* Task directions *
Find every line in the rows below that contains the string "alto", and copy each one in full.

* Given records *
════════
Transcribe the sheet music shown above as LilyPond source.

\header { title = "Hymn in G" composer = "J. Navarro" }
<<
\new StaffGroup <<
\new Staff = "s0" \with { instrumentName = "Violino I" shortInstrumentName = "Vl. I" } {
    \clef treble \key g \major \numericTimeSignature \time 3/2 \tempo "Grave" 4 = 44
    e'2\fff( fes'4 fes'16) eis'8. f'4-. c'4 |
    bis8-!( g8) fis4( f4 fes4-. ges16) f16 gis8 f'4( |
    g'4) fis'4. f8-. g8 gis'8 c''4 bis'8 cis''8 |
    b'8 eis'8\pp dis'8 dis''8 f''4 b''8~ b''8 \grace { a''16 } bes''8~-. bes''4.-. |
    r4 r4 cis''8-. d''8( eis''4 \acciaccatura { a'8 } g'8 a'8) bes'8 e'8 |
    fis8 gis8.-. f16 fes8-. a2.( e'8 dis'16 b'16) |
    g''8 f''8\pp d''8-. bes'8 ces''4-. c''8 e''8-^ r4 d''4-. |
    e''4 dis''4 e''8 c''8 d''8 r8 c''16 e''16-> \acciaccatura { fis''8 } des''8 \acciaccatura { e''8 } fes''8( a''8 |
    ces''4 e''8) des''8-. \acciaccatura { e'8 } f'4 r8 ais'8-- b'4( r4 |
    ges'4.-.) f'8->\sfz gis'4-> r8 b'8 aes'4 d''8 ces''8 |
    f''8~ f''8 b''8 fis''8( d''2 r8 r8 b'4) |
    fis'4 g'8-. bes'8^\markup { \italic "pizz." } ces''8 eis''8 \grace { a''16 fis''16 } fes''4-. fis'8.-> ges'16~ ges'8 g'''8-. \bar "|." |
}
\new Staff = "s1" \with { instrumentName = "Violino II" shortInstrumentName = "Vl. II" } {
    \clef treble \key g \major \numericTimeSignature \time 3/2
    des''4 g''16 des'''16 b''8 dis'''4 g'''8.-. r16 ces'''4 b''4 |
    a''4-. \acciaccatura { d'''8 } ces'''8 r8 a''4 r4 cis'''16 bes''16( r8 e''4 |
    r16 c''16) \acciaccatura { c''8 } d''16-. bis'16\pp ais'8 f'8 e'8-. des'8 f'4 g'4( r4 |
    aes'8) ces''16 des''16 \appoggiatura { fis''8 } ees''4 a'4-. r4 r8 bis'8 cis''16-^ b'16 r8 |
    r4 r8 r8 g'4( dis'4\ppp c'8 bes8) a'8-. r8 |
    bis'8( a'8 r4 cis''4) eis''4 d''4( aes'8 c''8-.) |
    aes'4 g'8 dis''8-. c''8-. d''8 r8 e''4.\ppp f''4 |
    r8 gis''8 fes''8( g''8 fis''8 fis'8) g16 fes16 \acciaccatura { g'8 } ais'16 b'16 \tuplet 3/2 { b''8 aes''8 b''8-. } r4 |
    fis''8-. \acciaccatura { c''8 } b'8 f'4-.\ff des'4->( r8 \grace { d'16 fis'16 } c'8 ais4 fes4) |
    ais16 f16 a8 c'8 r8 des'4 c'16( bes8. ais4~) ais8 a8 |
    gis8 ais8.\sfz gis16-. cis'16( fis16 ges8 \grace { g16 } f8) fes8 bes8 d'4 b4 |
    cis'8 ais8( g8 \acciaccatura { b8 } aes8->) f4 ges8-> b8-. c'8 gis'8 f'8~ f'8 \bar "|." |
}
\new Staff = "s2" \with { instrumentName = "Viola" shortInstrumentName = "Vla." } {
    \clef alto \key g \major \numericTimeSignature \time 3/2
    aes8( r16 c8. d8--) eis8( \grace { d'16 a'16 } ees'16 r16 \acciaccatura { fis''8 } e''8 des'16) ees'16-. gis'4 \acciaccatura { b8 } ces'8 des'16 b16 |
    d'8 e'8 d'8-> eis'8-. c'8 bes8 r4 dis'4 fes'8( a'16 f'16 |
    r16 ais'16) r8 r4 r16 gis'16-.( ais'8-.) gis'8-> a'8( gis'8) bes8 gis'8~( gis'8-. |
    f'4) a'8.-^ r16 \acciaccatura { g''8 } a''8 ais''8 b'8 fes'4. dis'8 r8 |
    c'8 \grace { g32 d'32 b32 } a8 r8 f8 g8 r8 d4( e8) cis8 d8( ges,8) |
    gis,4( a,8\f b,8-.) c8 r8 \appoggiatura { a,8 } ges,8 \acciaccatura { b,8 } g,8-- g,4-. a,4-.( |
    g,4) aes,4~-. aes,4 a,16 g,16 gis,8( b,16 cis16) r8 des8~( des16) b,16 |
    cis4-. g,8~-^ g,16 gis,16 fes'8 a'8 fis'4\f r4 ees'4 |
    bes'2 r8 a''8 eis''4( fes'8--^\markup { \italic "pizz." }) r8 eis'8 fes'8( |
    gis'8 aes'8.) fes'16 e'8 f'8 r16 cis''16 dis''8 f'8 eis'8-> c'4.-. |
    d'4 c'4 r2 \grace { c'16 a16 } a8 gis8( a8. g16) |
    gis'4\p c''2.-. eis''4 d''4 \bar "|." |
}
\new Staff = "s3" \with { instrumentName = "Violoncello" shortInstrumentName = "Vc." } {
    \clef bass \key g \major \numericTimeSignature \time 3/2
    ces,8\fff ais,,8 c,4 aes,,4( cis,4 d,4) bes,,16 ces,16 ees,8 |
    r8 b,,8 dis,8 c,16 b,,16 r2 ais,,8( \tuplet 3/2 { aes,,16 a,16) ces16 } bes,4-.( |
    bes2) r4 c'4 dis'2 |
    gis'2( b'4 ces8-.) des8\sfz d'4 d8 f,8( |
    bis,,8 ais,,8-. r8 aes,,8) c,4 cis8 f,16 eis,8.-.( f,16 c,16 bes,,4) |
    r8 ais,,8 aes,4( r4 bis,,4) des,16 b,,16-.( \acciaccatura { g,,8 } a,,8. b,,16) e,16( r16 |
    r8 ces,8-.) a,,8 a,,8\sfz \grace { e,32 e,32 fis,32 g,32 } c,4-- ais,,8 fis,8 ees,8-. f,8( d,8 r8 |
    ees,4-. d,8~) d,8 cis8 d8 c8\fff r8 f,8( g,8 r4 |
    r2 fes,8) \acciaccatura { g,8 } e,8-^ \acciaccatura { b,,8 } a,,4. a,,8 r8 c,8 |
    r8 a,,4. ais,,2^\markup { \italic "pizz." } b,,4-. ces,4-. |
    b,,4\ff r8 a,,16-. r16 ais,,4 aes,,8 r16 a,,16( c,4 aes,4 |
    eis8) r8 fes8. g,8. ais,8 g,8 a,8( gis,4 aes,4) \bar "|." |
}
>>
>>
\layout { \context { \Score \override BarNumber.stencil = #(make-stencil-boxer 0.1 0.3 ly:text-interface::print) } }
════════
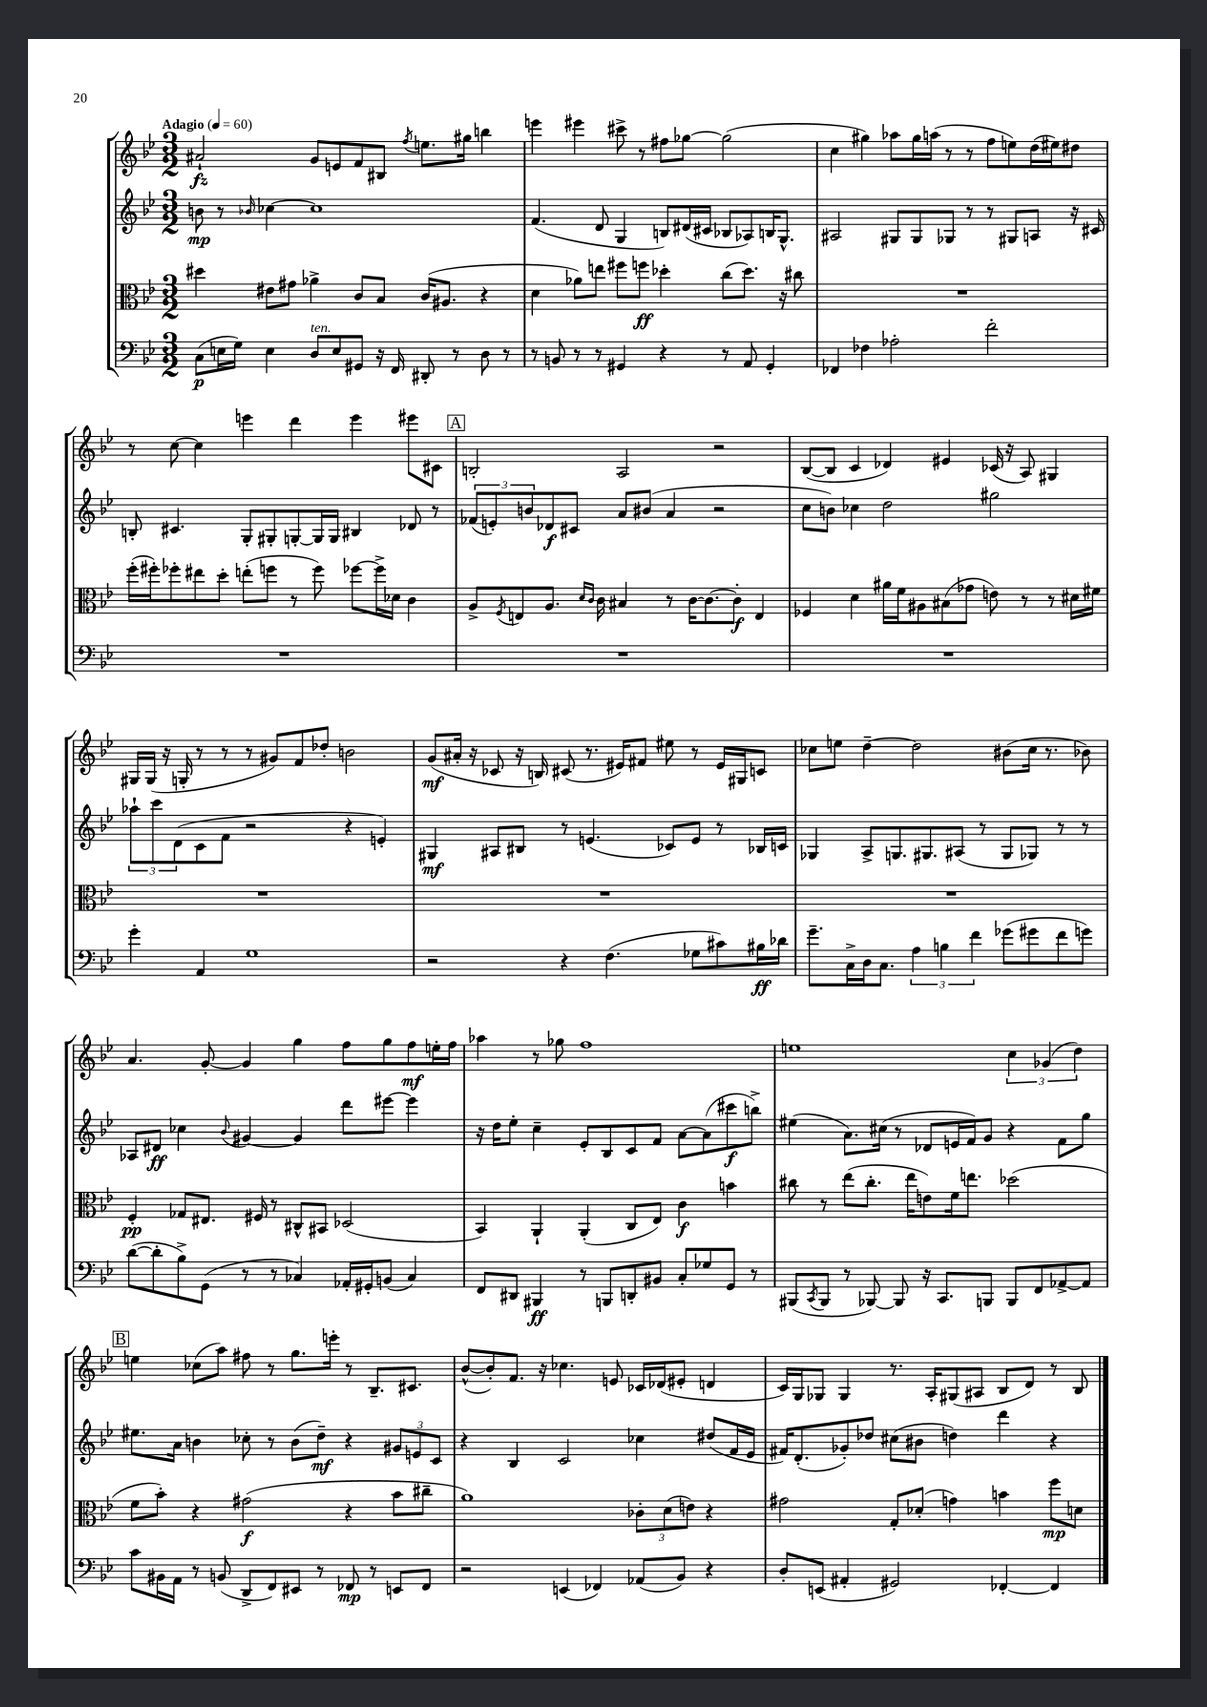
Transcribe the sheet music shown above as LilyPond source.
════════
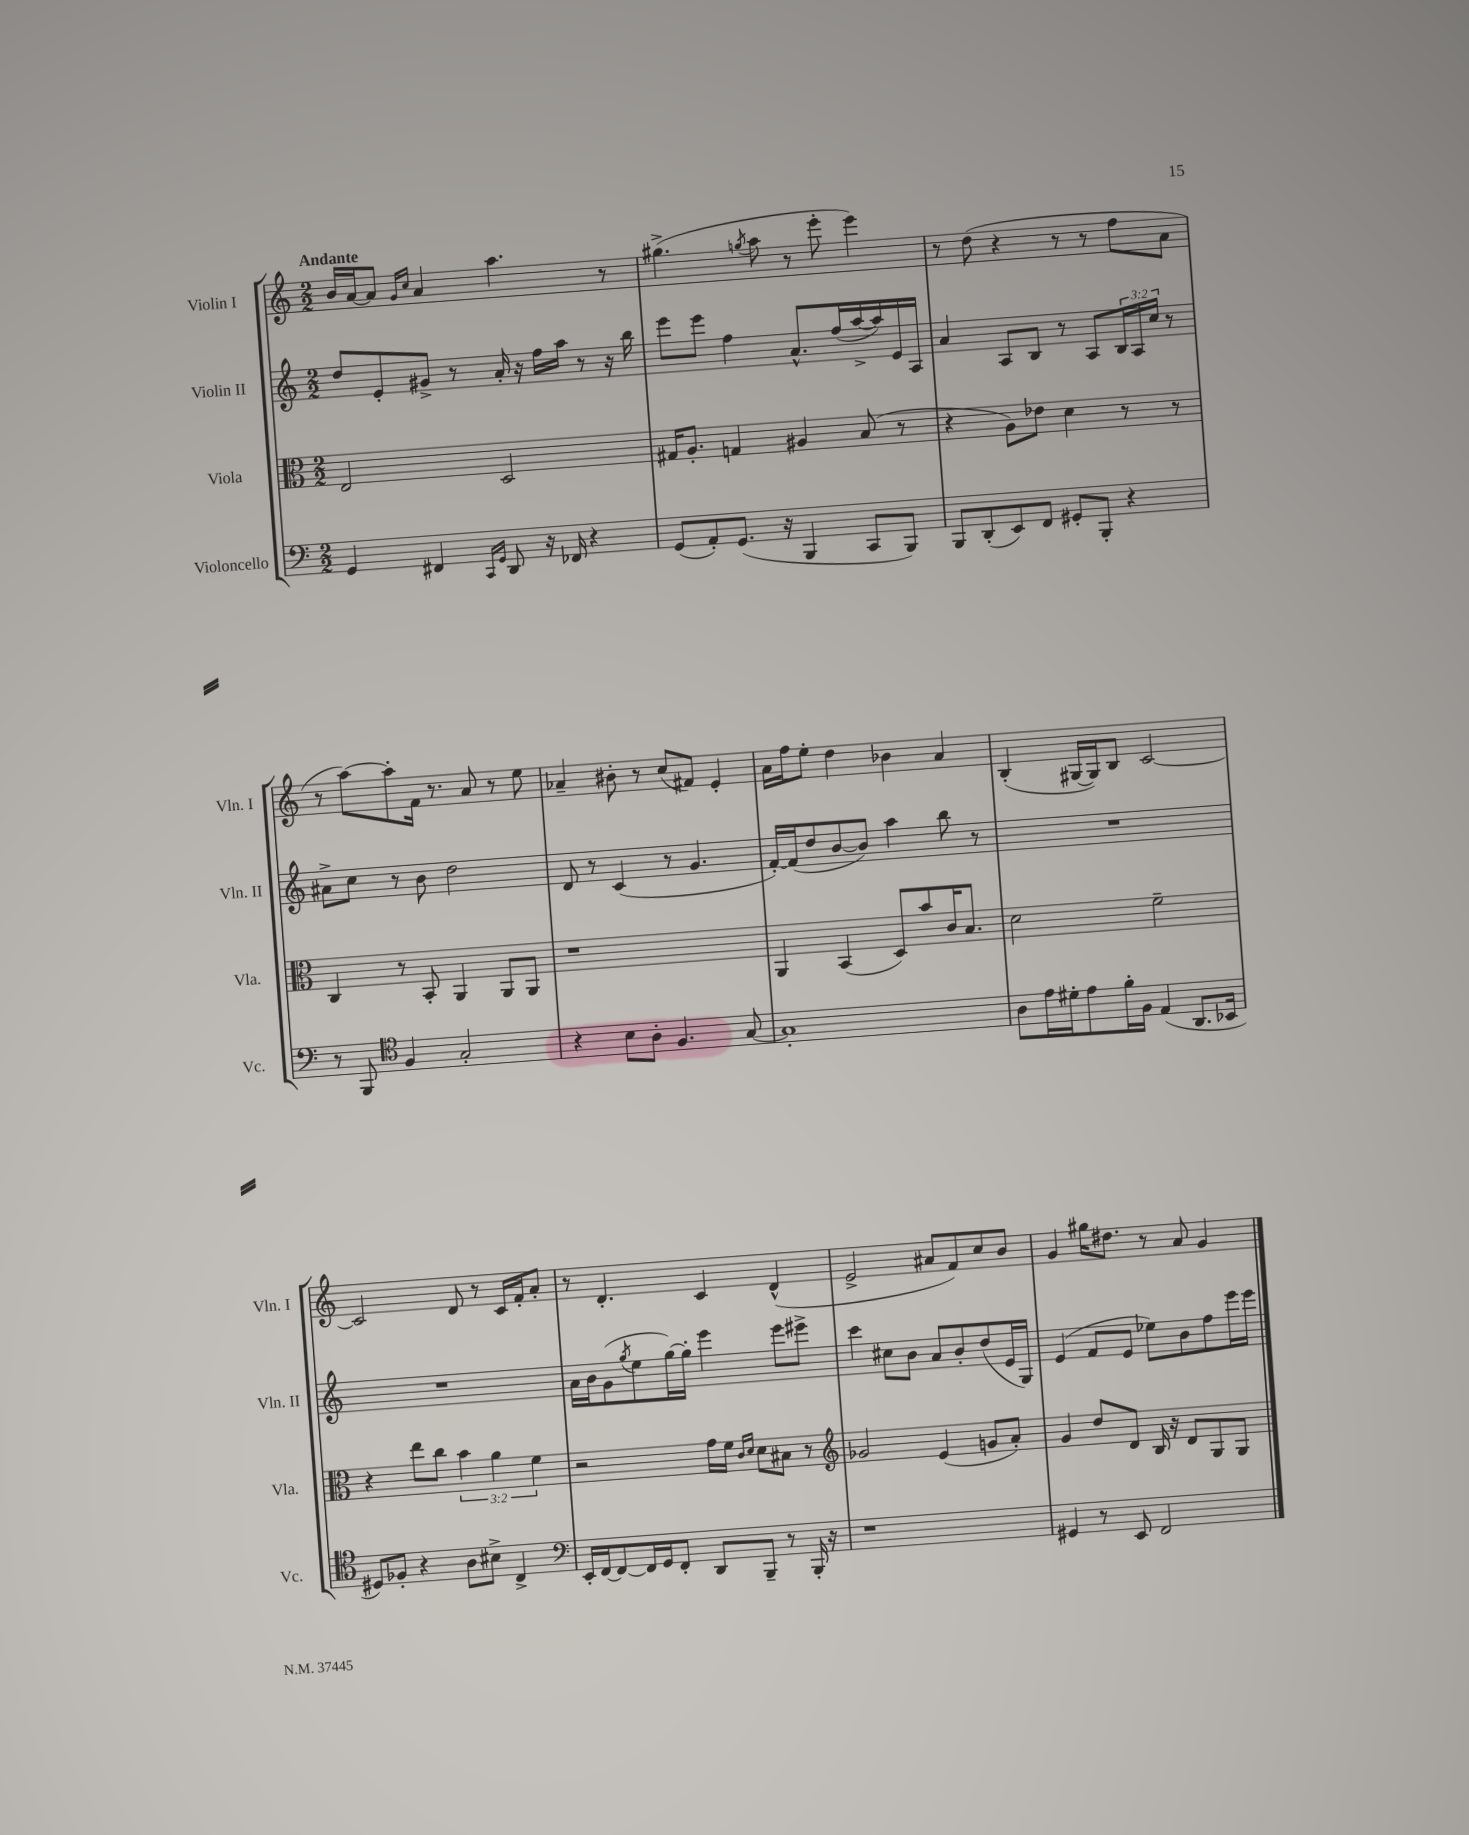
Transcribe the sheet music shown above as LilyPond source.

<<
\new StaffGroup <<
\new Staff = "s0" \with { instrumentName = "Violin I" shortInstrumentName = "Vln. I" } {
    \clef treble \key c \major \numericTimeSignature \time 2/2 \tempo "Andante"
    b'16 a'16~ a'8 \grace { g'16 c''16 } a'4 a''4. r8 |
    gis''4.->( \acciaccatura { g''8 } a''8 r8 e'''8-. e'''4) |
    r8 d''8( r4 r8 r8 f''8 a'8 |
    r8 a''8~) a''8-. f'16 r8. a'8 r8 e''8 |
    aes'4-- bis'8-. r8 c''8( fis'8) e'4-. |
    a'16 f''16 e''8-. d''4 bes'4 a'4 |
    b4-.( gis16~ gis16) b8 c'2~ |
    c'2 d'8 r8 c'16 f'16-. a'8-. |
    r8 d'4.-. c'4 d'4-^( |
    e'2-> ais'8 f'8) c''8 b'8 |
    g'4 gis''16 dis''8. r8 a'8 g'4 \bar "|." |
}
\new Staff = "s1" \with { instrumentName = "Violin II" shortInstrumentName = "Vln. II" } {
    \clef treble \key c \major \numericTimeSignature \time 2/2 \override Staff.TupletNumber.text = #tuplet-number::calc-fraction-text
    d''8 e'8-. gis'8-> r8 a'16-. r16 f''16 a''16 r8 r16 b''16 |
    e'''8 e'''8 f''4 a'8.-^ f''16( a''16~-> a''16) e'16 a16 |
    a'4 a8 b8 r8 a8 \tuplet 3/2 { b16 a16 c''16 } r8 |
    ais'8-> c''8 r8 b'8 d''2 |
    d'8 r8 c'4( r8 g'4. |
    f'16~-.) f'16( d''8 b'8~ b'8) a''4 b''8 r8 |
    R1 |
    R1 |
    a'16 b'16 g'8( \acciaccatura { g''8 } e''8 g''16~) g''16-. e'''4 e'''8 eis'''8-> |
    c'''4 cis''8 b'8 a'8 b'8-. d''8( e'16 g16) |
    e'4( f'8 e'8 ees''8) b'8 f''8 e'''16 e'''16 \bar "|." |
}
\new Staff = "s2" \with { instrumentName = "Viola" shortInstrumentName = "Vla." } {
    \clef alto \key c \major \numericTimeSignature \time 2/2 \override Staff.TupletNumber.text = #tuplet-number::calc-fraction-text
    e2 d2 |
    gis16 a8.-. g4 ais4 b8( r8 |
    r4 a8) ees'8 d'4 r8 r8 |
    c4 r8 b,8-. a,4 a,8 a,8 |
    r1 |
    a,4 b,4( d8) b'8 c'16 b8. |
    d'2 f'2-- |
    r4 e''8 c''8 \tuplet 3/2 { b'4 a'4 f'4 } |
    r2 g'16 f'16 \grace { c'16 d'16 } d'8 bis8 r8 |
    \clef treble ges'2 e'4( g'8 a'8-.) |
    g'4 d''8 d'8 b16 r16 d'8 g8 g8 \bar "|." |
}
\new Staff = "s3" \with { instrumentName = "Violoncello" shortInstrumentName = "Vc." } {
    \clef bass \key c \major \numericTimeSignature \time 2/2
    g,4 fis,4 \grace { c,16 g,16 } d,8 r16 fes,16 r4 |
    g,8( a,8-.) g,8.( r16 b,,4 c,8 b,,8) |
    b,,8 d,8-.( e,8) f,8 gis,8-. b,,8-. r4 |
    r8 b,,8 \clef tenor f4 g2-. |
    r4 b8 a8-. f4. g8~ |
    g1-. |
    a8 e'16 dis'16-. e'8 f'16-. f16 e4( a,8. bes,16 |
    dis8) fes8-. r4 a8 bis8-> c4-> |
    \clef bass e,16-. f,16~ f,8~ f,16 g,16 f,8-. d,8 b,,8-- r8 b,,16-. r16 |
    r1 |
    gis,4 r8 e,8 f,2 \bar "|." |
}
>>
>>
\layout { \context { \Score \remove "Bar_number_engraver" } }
════════
* Exercise output *
    \clef alto \key g \major \numericTimeSignature \time 3/2
    \clef alto \key c \major \numericTimeSignature \time 2/2 \override Staff.TupletNumber.text = #tuplet-number::calc-fraction-text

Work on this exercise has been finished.